> [Instruction]
Check each line of the records below for the word "pixel" and copy those where it appears.

> [Dataset excerpt]

%%

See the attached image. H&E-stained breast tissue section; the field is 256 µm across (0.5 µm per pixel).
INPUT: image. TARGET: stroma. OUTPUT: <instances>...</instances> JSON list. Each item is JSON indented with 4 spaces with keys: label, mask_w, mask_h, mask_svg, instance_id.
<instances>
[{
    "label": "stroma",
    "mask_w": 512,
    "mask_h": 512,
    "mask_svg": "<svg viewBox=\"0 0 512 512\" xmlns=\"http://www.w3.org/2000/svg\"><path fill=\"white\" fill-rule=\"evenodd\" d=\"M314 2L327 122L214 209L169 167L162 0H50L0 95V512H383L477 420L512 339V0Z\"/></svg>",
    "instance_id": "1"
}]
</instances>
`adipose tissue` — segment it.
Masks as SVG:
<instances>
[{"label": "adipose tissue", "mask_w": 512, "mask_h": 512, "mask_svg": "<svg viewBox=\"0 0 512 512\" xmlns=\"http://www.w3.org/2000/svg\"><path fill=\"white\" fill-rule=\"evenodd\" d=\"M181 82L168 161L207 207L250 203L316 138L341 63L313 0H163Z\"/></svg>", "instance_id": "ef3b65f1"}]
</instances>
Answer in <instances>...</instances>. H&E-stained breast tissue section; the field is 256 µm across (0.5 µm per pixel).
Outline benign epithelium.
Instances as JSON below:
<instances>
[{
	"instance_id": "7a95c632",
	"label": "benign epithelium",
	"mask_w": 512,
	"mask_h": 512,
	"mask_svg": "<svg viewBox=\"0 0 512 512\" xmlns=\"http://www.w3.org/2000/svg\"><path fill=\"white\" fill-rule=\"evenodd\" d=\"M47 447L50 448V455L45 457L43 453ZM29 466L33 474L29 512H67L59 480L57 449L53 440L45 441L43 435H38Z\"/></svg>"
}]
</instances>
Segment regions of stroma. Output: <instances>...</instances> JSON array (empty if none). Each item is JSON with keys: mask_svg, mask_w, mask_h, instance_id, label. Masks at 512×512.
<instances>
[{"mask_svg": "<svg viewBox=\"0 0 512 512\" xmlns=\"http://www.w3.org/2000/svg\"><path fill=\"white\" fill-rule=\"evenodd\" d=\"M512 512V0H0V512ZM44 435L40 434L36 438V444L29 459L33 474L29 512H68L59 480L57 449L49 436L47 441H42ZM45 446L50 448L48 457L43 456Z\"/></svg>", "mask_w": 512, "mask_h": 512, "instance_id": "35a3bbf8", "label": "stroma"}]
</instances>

%%

> [The response]
See the attached image. H&E-stained breast tissue section; the field is 256 µm across (0.5 µm per pixel).
Answer in <instances>...</instances>. H&E-stained breast tissue section; the field is 256 µm across (0.5 µm per pixel).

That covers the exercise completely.